### Work to be completed
Each line below must be reproduced exactly as it stands. Pictures stay out of the copy.

══ Dataset excerpts ══

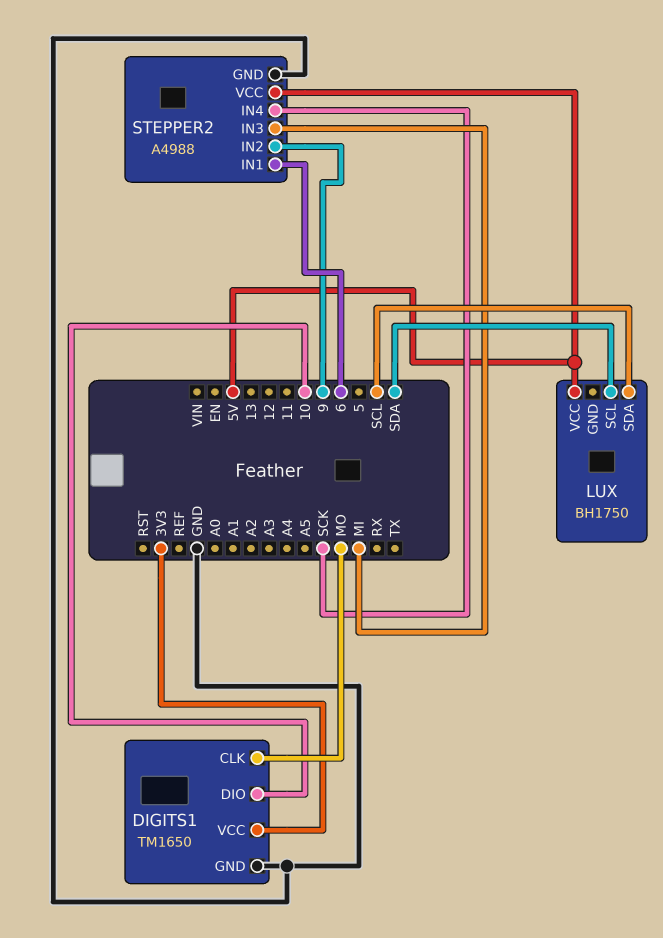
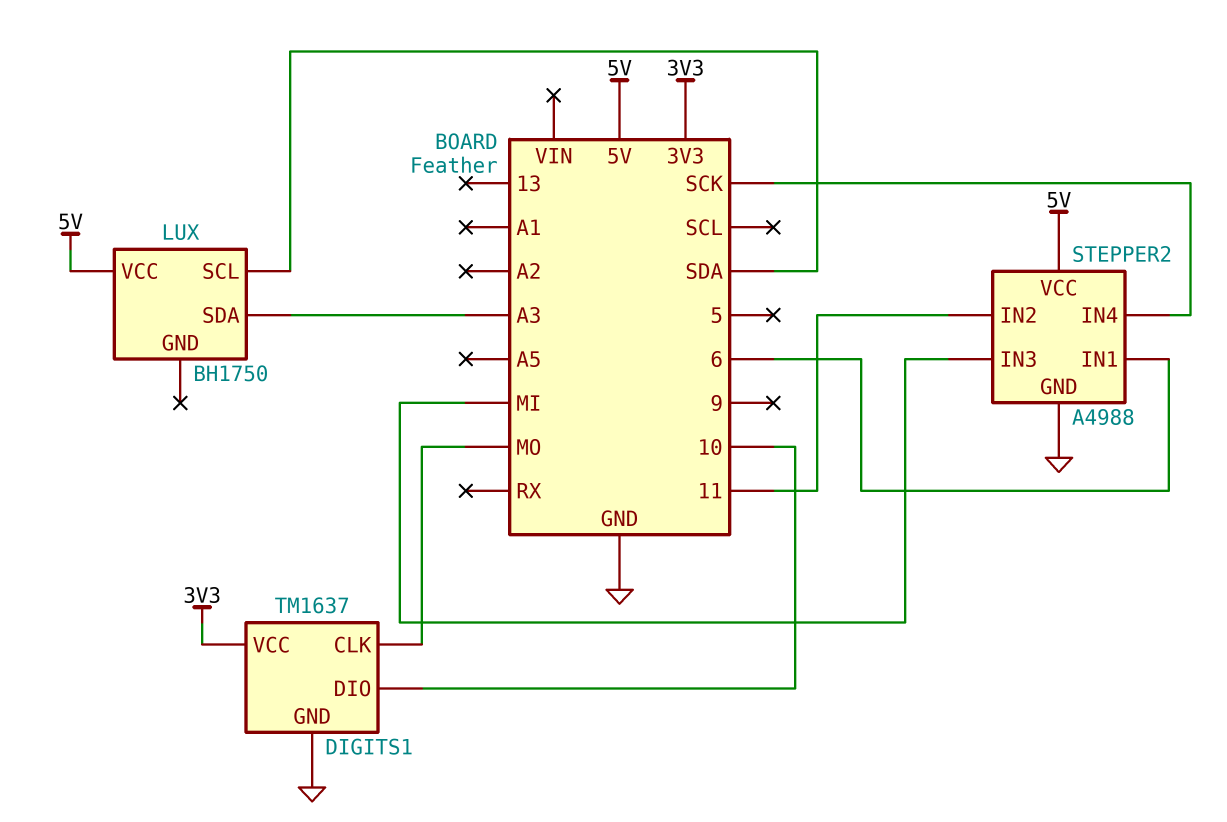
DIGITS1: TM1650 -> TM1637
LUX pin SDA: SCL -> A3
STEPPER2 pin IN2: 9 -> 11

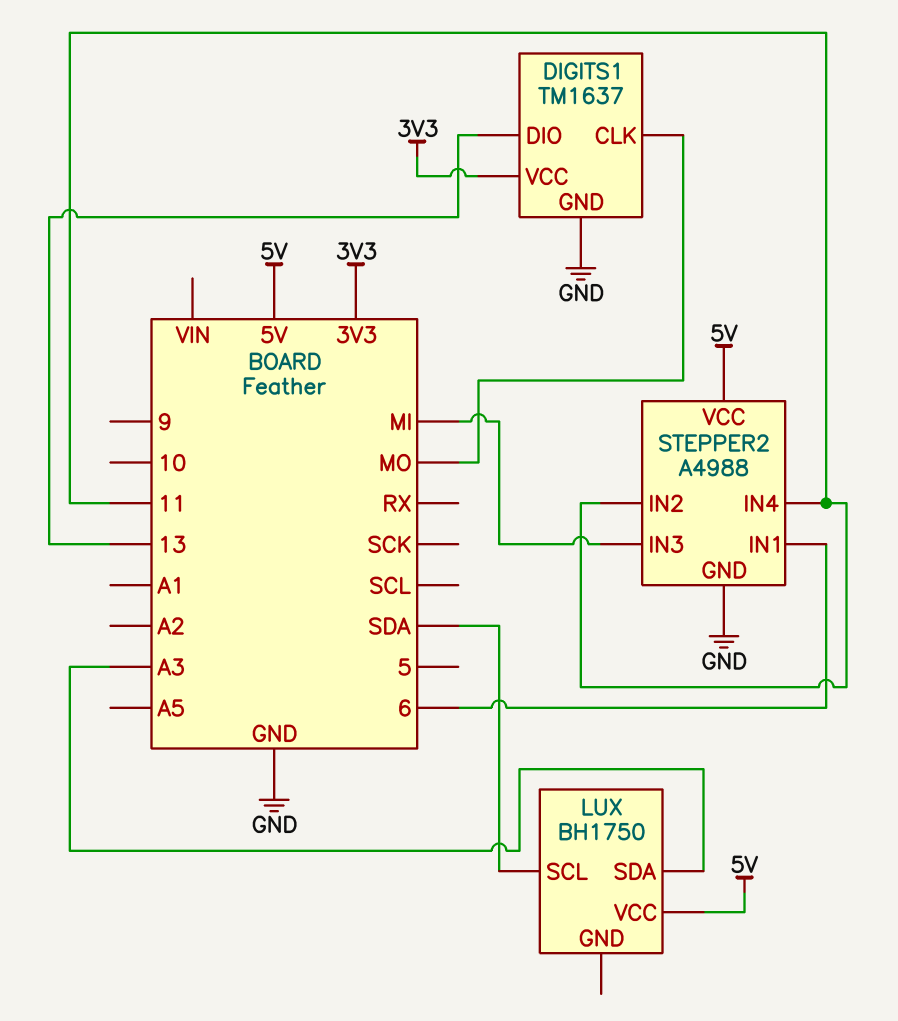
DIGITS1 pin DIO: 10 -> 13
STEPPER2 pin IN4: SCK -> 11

═══

### Response below
DIGITS1: TM1650 -> TM1637
LUX pin SDA: SCL -> A3
STEPPER2 pin IN2: 9 -> 11

DIGITS1 pin DIO: 10 -> 13
STEPPER2 pin IN4: SCK -> 11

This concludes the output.